Work item: Please repeat, unchanged, the lines at the top of the listing below, ending with the one that has "(215, 191) = (307, 161): none -> pink hat".

Task data:

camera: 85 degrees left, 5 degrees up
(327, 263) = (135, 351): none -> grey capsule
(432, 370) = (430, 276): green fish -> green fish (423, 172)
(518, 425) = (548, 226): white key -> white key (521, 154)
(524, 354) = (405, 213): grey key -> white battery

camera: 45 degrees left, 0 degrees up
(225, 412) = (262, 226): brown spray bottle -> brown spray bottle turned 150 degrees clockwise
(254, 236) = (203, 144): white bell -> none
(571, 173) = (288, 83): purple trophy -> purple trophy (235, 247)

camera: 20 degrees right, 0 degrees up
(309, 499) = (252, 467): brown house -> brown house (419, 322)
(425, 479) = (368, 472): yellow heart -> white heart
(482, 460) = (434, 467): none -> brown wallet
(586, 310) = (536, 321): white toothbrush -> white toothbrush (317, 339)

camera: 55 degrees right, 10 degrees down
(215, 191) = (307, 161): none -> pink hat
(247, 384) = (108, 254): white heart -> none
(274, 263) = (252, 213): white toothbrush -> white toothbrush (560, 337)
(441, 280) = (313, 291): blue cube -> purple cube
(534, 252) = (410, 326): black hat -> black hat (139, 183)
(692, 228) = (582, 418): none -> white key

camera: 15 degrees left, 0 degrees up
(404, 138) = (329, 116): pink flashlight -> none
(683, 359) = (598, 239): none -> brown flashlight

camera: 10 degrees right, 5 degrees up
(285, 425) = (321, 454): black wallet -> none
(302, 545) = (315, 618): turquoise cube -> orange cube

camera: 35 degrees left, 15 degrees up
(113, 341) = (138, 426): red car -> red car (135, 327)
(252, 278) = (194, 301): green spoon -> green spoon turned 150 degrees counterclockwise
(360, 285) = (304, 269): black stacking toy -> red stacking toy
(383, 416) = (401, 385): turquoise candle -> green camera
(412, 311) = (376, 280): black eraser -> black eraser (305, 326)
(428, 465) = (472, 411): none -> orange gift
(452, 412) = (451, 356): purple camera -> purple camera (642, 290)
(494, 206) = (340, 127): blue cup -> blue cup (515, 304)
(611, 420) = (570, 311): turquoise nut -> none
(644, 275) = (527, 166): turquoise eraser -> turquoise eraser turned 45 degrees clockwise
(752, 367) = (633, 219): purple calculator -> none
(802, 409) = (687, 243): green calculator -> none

Answer to this task:
camera: 85 degrees left, 5 degrees up
(327, 263) = (135, 351): none -> grey capsule
(432, 370) = (430, 276): green fish -> green fish (423, 172)
(518, 425) = (548, 226): white key -> white key (521, 154)
(524, 354) = (405, 213): grey key -> white battery

camera: 45 degrees left, 0 degrees up
(225, 412) = (262, 226): brown spray bottle -> brown spray bottle turned 150 degrees clockwise
(254, 236) = (203, 144): white bell -> none
(571, 173) = (288, 83): purple trophy -> purple trophy (235, 247)

camera: 20 degrees right, 0 degrees up
(309, 499) = (252, 467): brown house -> brown house (419, 322)
(425, 479) = (368, 472): yellow heart -> white heart
(482, 460) = (434, 467): none -> brown wallet
(586, 310) = (536, 321): white toothbrush -> white toothbrush (317, 339)

camera: 55 degrees right, 10 degrees down
(215, 191) = (307, 161): none -> pink hat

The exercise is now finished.